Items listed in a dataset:
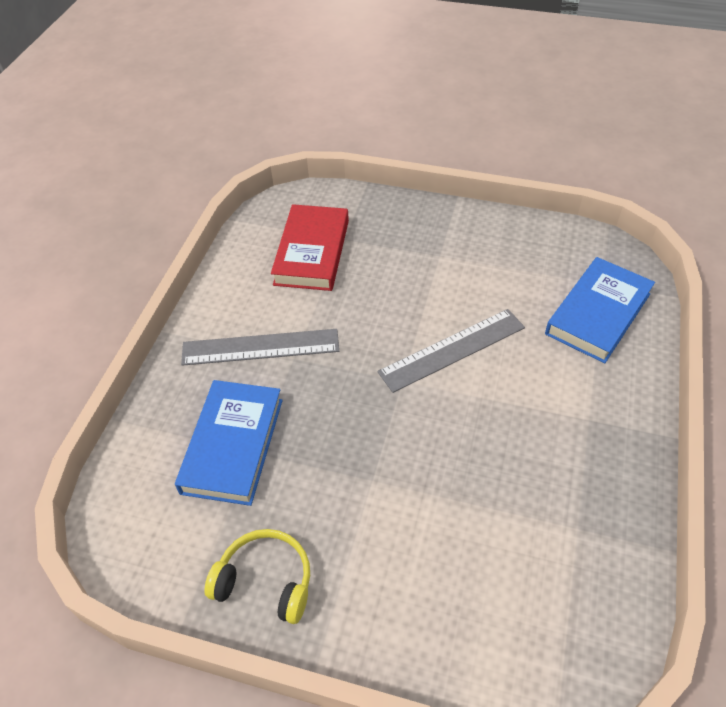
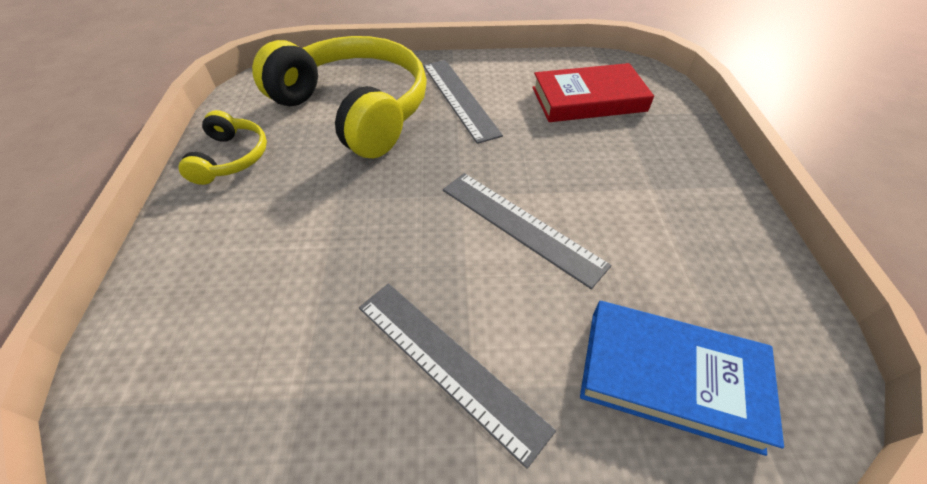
camera: 70 degrees right, 0 degrees up
(233, 445) = (354, 109): blue book -> yellow headphones
(568, 429) = (448, 364): none -> grey ruler

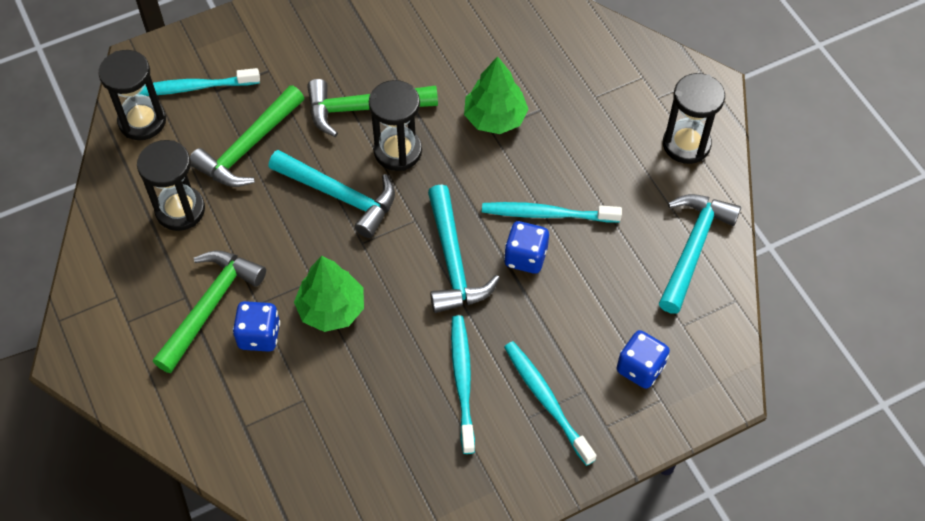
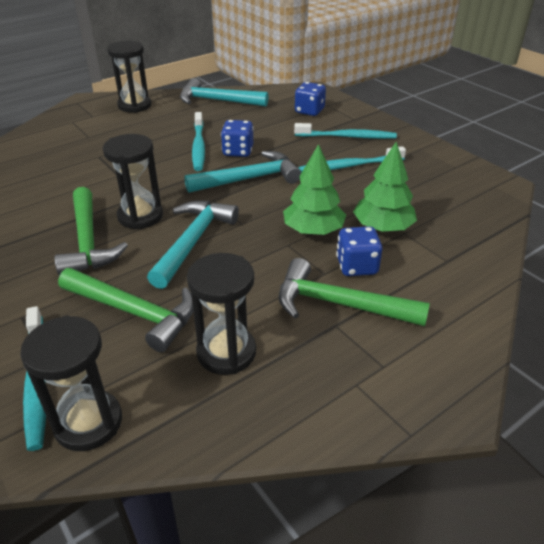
camera: 100 degrees left, 20 degrees down
(495, 118) = (105, 174): green tree -> green tree (382, 227)
(546, 400) = (347, 137): turquoise toothbrush -> turquoise toothbrush turned 135 degrees counterclockwise

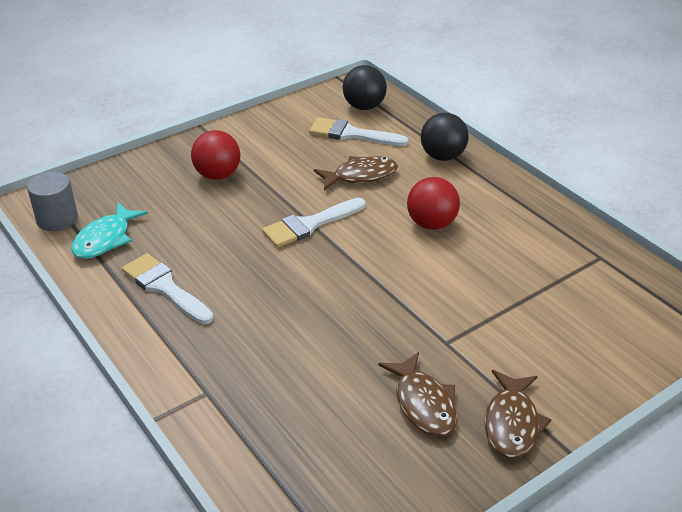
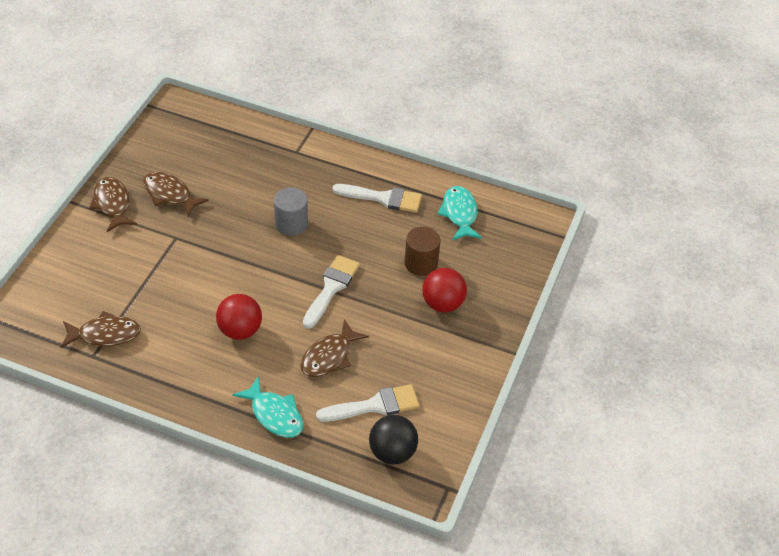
camera: 145 degrees right, 10 degrees up
(57, 219) = (510, 214): grey cylinder -> grey cylinder (291, 224)
(199, 212) = (421, 263): none -> brown cylinder
(442, 156) = (274, 414): black ball -> turquoise fish
(580, 271) = (105, 334): none -> brown fish

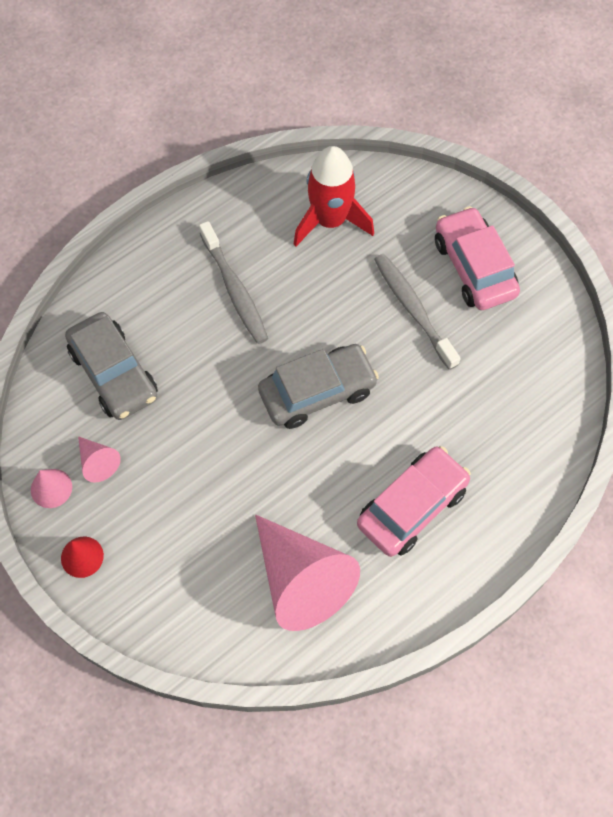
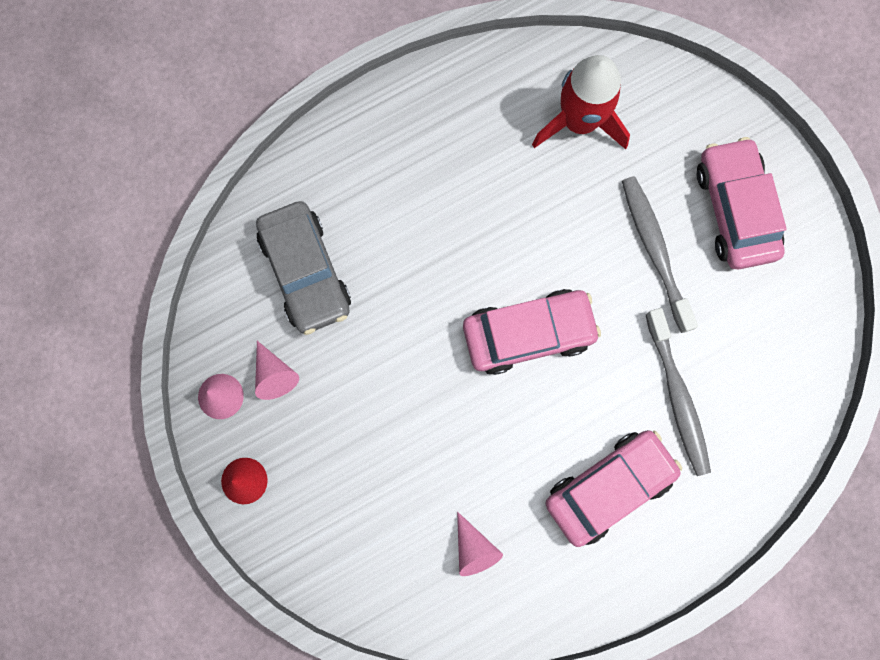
camera: 10 degrees right, 15 degrees up
(234, 289) = (455, 190): grey toothbrush -> grey toothbrush (677, 396)
(301, 580) = (474, 549): pink cone -> pink cone, size x0.45
(317, 392) = (528, 333): grey car -> pink car

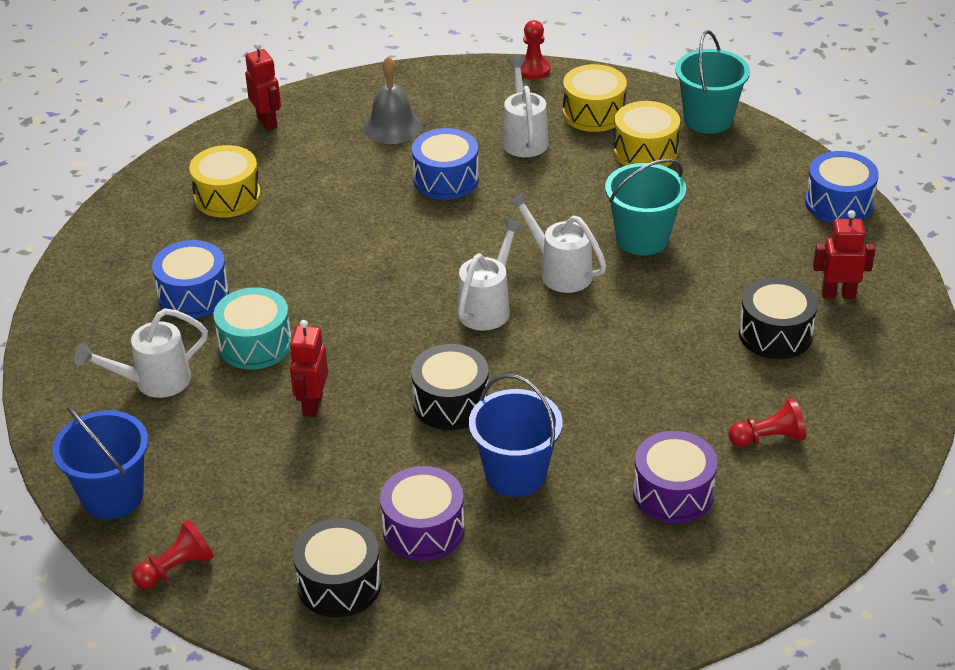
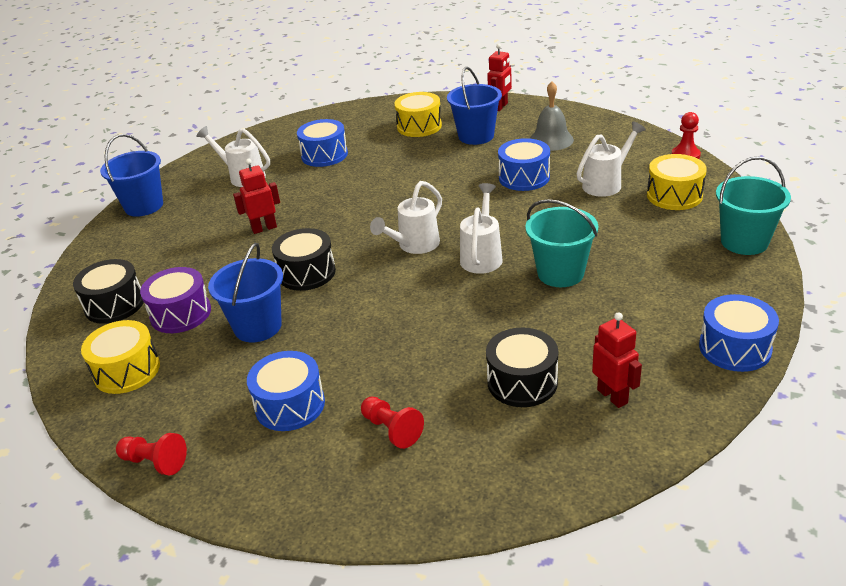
camera: 60 degrees right, 5 degrees down
(176, 568) = (99, 248): red pawn -> red pawn (155, 462)
(255, 344) = (300, 189): turquoise drum -> none
(311, 169) = (476, 136): none -> blue bucket
(487, 307) = (414, 245): white watering can -> white watering can turned 135 degrees clockwise
(645, 151) = (663, 232): yellow drum -> yellow drum (127, 370)
(673, 493) = (290, 405): purple drum -> blue drum

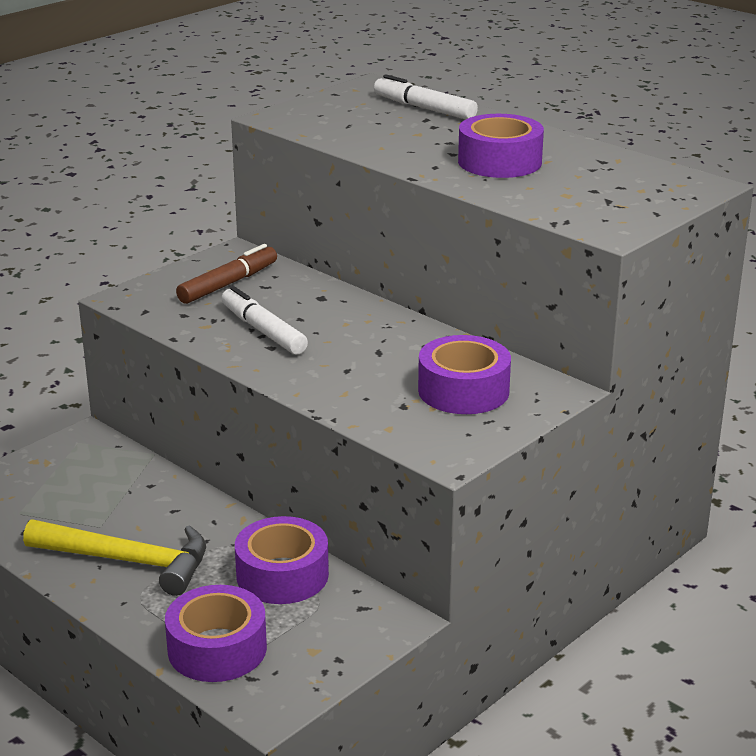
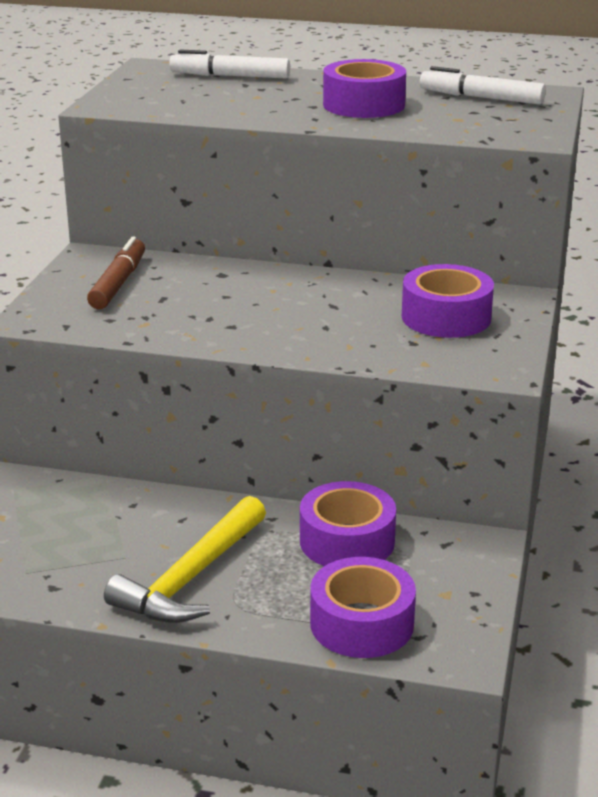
camera: 30 degrees left, 0 degrees up
(129, 561) = (191, 578): yellow hammer -> yellow hammer turned 135 degrees clockwise
(263, 330) = (206, 314): white marker -> white marker (481, 98)

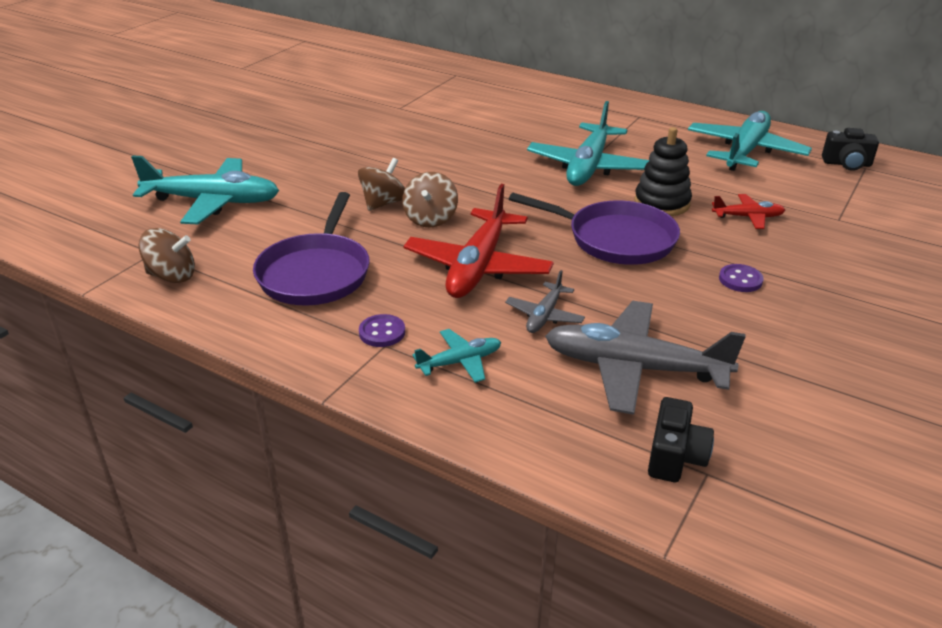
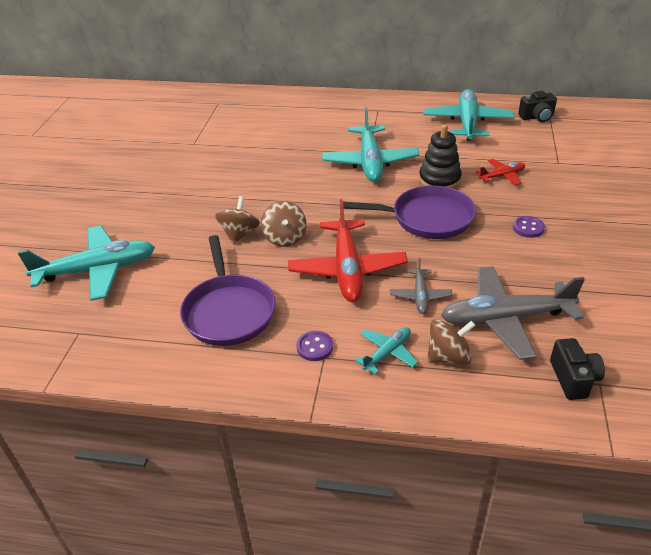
camera: 20 degrees left, 5 degrees up
(172, 276) = (111, 349): brown spinning top -> brown spinning top (448, 356)

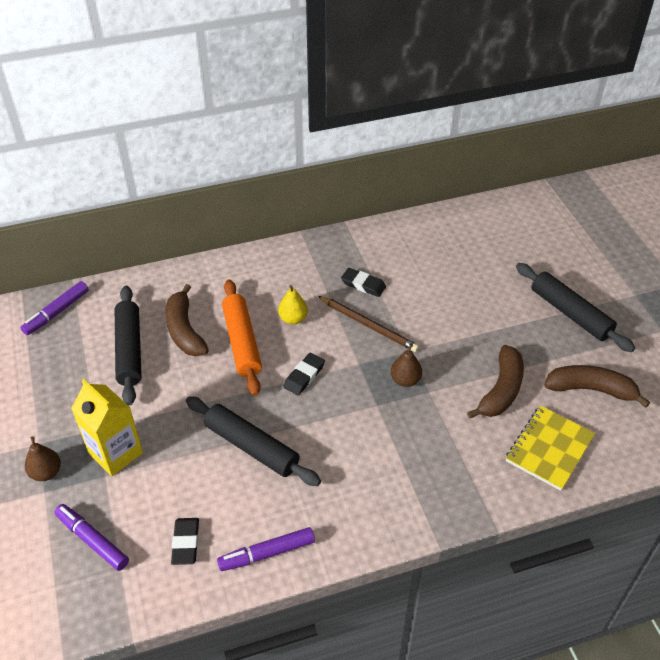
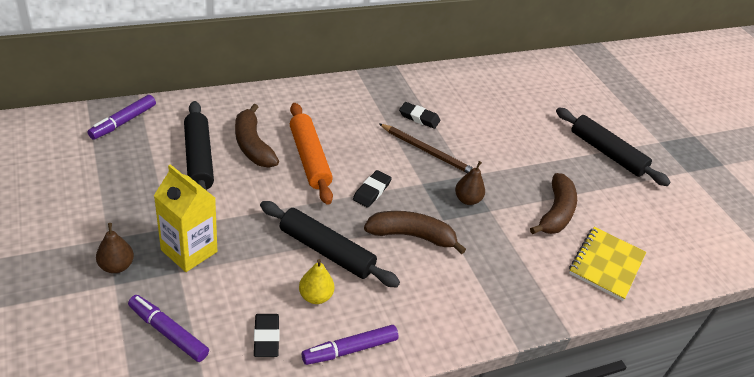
camera: 10 degrees left, 5 degrees down
(293, 319) = (356, 142): yellow pear -> yellow pear (315, 296)
(591, 389) = (635, 216): brown banana -> brown banana (411, 236)

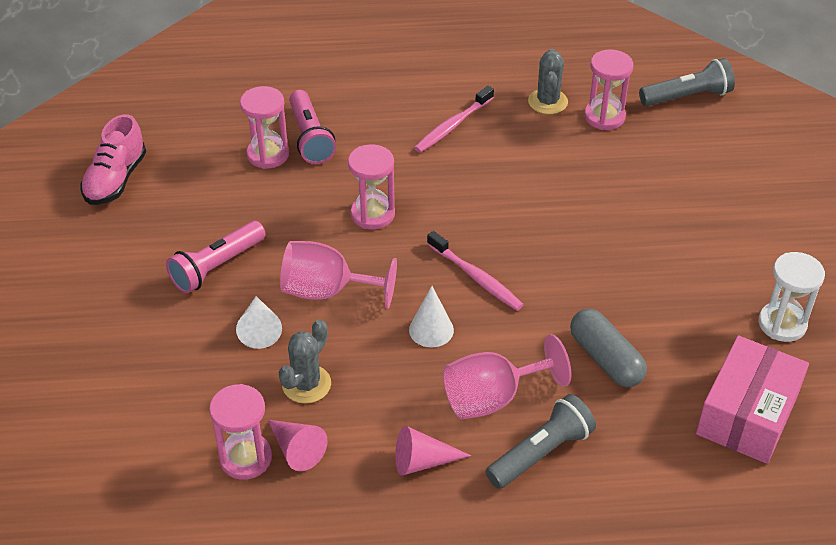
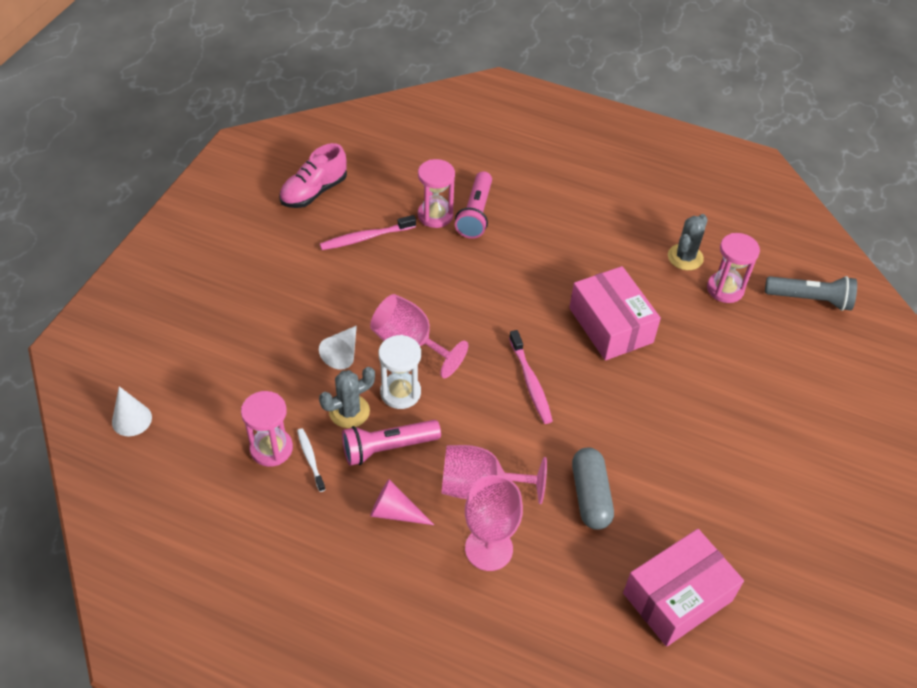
camera: 25 degrees right, 5 degrees up
(216, 267) = (342, 290): pink flashlight -> pink flashlight (387, 448)
(296, 449) = (310, 459): pink cone -> white toothbrush
(372, 214) = (483, 296): pink hourglass -> none
(431, 330) = (468, 410): white cone -> white cone (132, 419)
(452, 126) = (593, 247): pink toothbrush -> pink toothbrush (366, 238)
(518, 192) = (610, 325): none -> pink box
(541, 453) = (489, 548): grey flashlight -> pink goblet
(782, 324) = (760, 534): white hourglass -> white hourglass (400, 392)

What this task involves: Skip the pictures, then retype every line above exactly.

Answer to this problem:
camera: 70 degrees right, 0 degrees up
(233, 445) = (354, 109): blue book -> yellow headphones
(568, 429) = (448, 364): none -> grey ruler

camera: 100 degrees left, 20 degrees down
(495, 118) = (105, 174): green tree -> green tree (382, 227)
(546, 400) = (347, 137): turquoise toothbrush -> turquoise toothbrush turned 135 degrees counterclockwise

camera: 145 degrees right, 10 degrees up
(57, 219) = (510, 214): grey cylinder -> grey cylinder (291, 224)
(199, 212) = (421, 263): none -> brown cylinder
(442, 156) = (274, 414): black ball -> turquoise fish
(580, 271) = (105, 334): none -> brown fish

camera: 10 degrees right, 15 degrees up
(234, 289) = (455, 190): grey toothbrush -> grey toothbrush (677, 396)
(301, 580) = (474, 549): pink cone -> pink cone, size x0.45
(317, 392) = (528, 333): grey car -> pink car

camera: 60 degrees right, 5 degrees down
(176, 568) = (99, 248): red pawn -> red pawn (155, 462)
(255, 344) = (300, 189): turquoise drum -> none
(311, 169) = (476, 136): none -> blue bucket
(487, 307) = (414, 245): white watering can -> white watering can turned 135 degrees clockwise
(645, 151) = (663, 232): yellow drum -> yellow drum (127, 370)
(673, 493) = (290, 405): purple drum -> blue drum

camera: 30 degrees left, 0 degrees up
(129, 561) = (191, 578): yellow hammer -> yellow hammer turned 135 degrees clockwise
(263, 330) = (206, 314): white marker -> white marker (481, 98)

camera: 20 degrees left, 5 degrees up
(172, 276) = (111, 349): brown spinning top -> brown spinning top (448, 356)

camera: 10 degrees left, 5 degrees down
(293, 319) = (356, 142): yellow pear -> yellow pear (315, 296)
(591, 389) = (635, 216): brown banana -> brown banana (411, 236)

camera: 25 degrees right, 5 degrees up
(216, 267) = (342, 290): pink flashlight -> pink flashlight (387, 448)
(296, 449) = (310, 459): pink cone -> white toothbrush
(372, 214) = (483, 296): pink hourglass -> none
(431, 330) = (468, 410): white cone -> white cone (132, 419)
(452, 126) = (593, 247): pink toothbrush -> pink toothbrush (366, 238)
(518, 192) = (610, 325): none -> pink box
(541, 453) = (489, 548): grey flashlight -> pink goblet
(782, 324) = (760, 534): white hourglass -> white hourglass (400, 392)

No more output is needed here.